What is expected: Give back every record exactly, with its pictures left out.

Dataset excerpts:
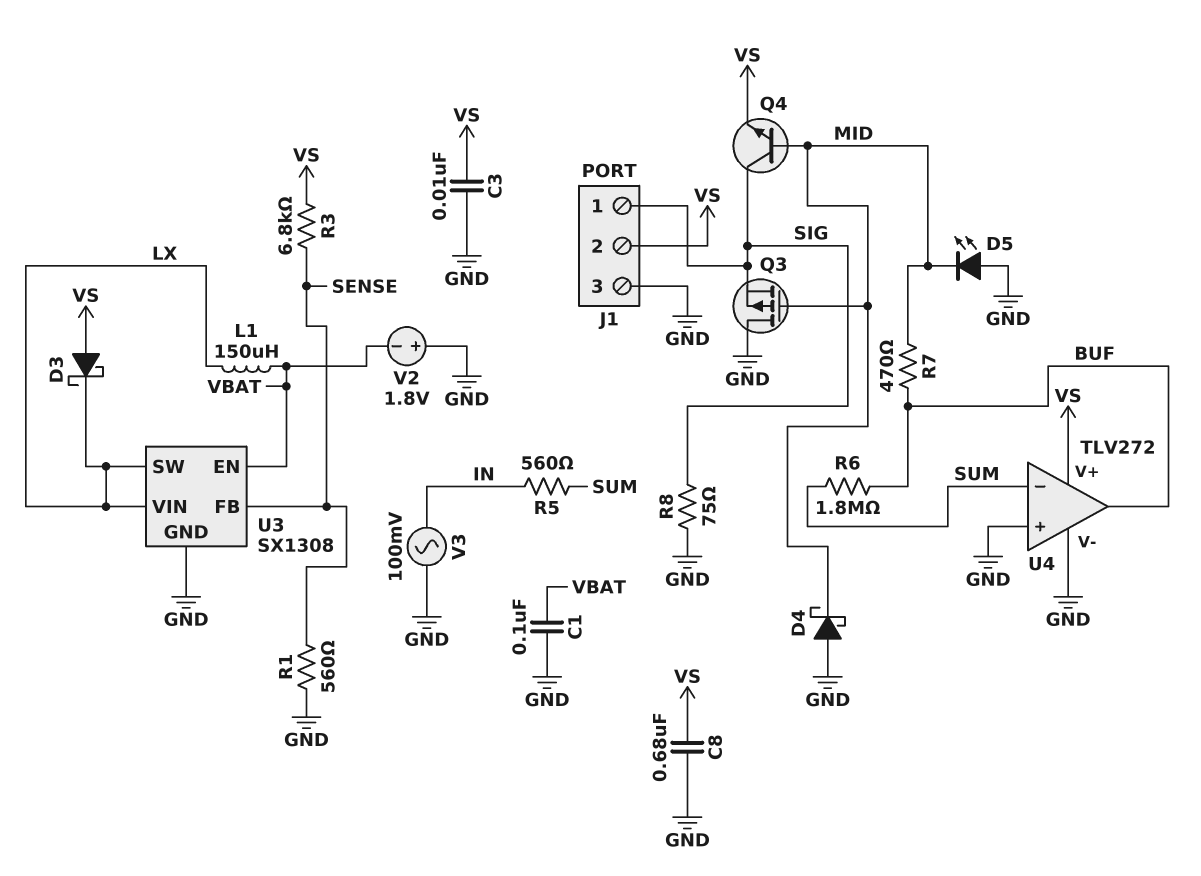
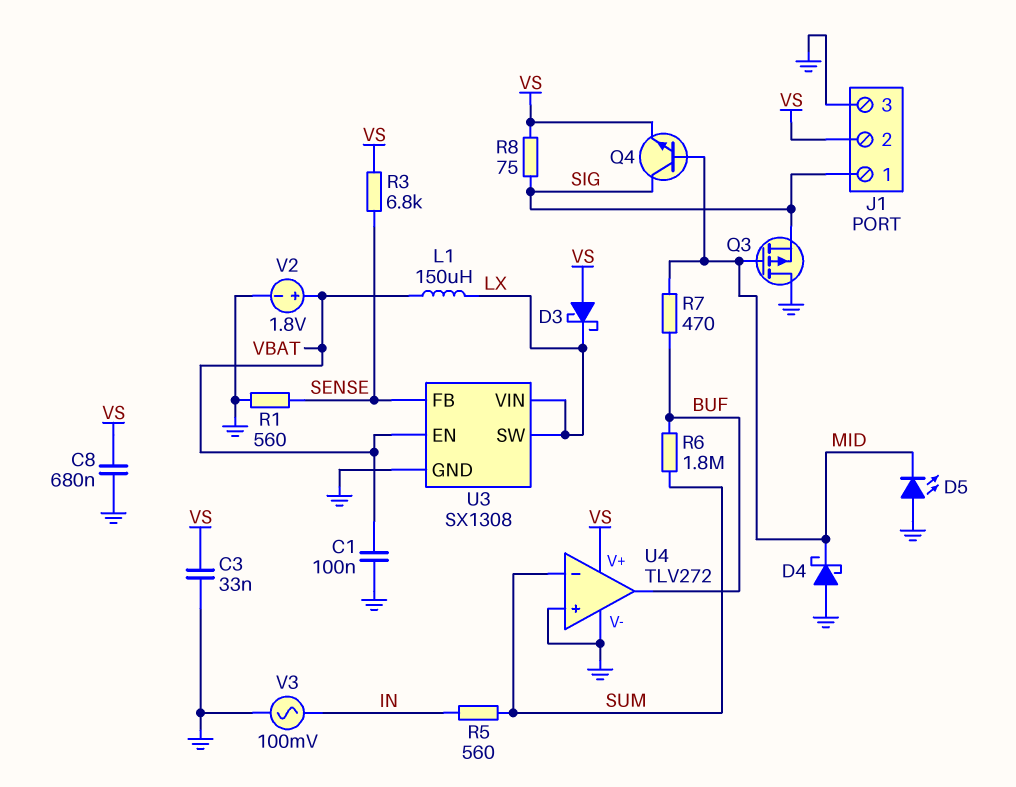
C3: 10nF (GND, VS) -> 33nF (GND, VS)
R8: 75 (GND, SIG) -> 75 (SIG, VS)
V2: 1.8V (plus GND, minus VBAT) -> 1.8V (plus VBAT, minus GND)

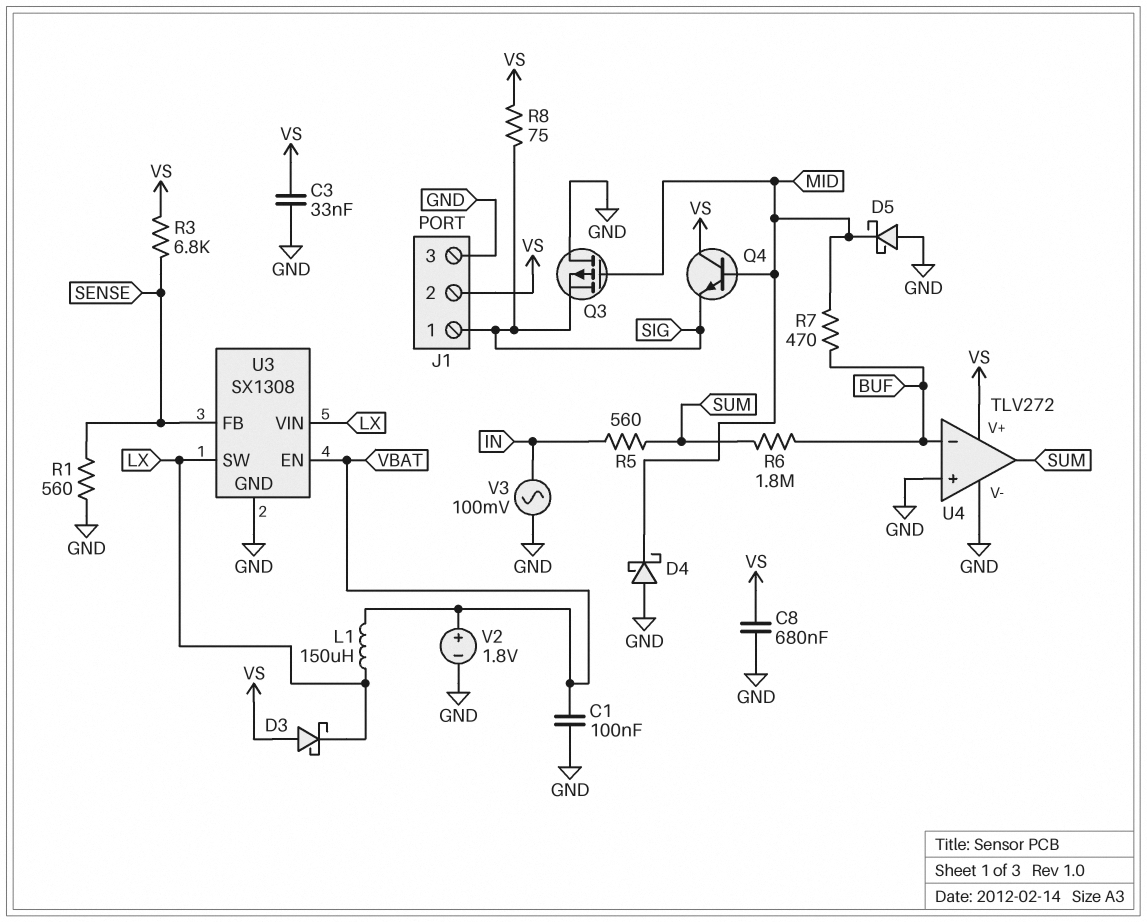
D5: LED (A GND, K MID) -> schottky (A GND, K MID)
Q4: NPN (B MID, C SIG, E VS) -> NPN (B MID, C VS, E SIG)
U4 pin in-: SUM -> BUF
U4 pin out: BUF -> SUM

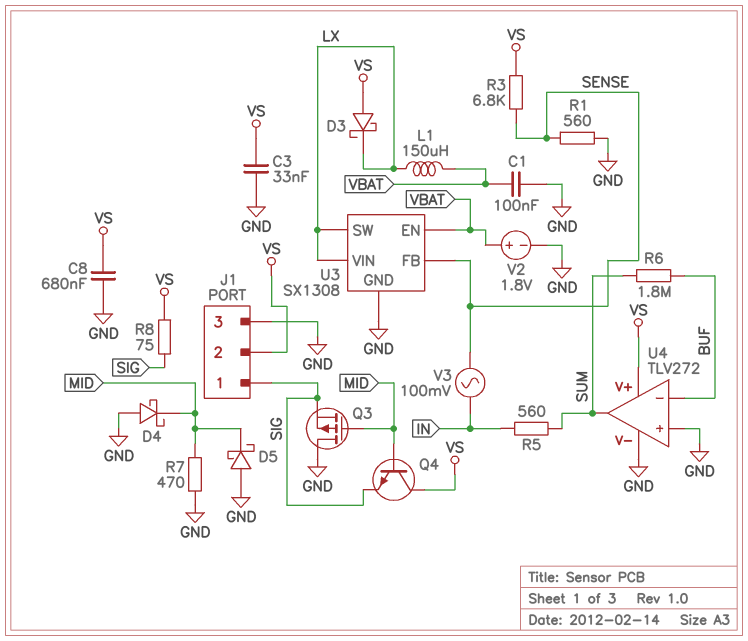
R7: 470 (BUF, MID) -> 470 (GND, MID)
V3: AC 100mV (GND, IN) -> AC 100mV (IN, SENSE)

Solution:
C3: 10nF (GND, VS) -> 33nF (GND, VS)
R8: 75 (GND, SIG) -> 75 (SIG, VS)
V2: 1.8V (plus GND, minus VBAT) -> 1.8V (plus VBAT, minus GND)

D5: LED (A GND, K MID) -> schottky (A GND, K MID)
Q4: NPN (B MID, C SIG, E VS) -> NPN (B MID, C VS, E SIG)
U4 pin in-: SUM -> BUF
U4 pin out: BUF -> SUM

R7: 470 (BUF, MID) -> 470 (GND, MID)
V3: AC 100mV (GND, IN) -> AC 100mV (IN, SENSE)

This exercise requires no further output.